- **WORK ORDER**: Down to the last line, set down the material below exactly, excluding pictures.

- **INFORMATION SUPPLIED**:
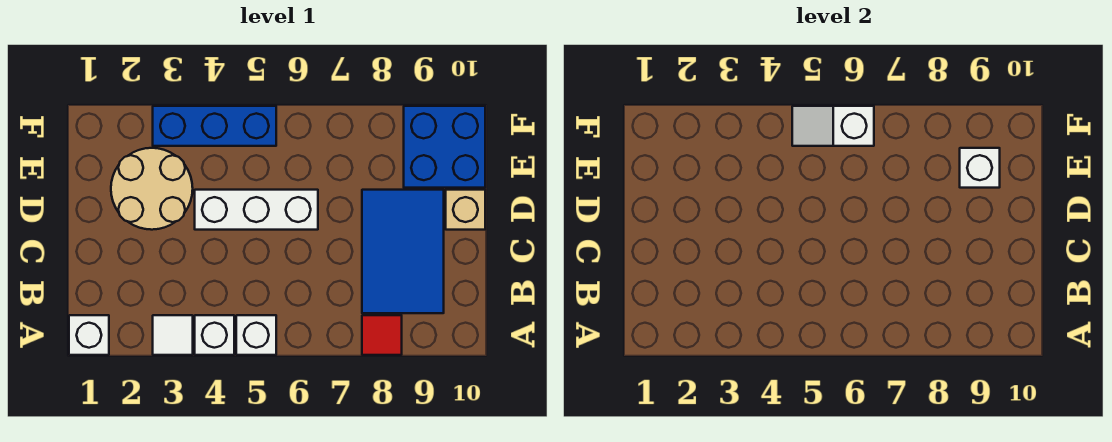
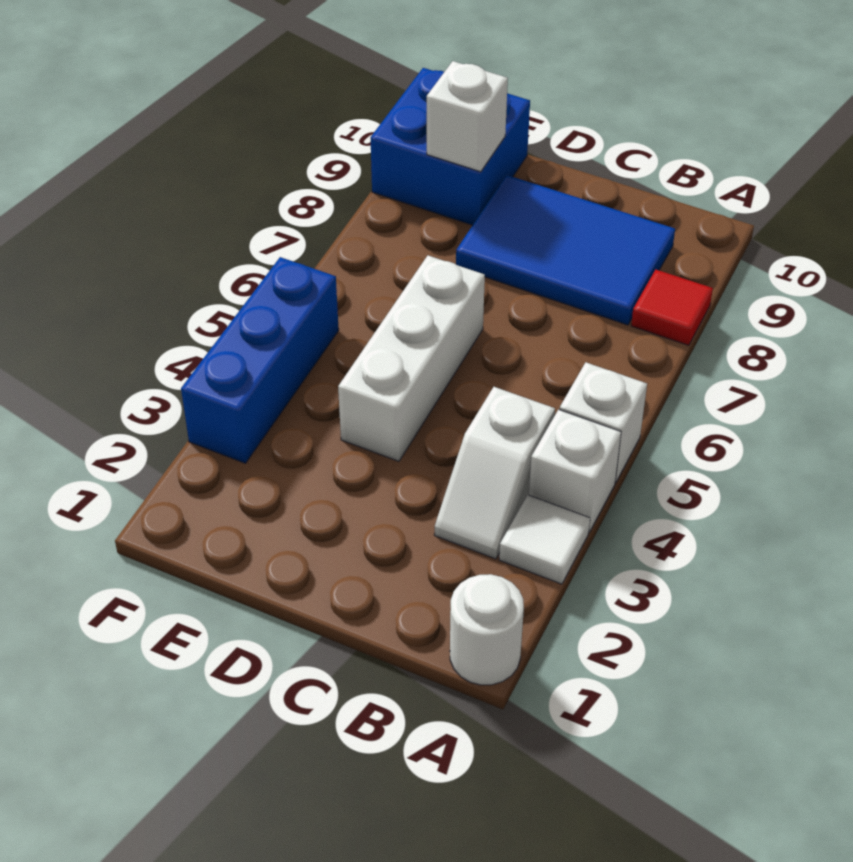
white brick A1 level 1 -> white round brick A1 level 1
tan round brick D2:E3 level 1 -> none
tan brick D10 level 1 -> none
white slope F5:F6 level 2 top 6 -> white slope B3:B4 level 1 top 4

- **ANSWER FOR THIS EXERCISE**:
white brick A1 level 1 -> white round brick A1 level 1
tan round brick D2:E3 level 1 -> none
tan brick D10 level 1 -> none
white slope F5:F6 level 2 top 6 -> white slope B3:B4 level 1 top 4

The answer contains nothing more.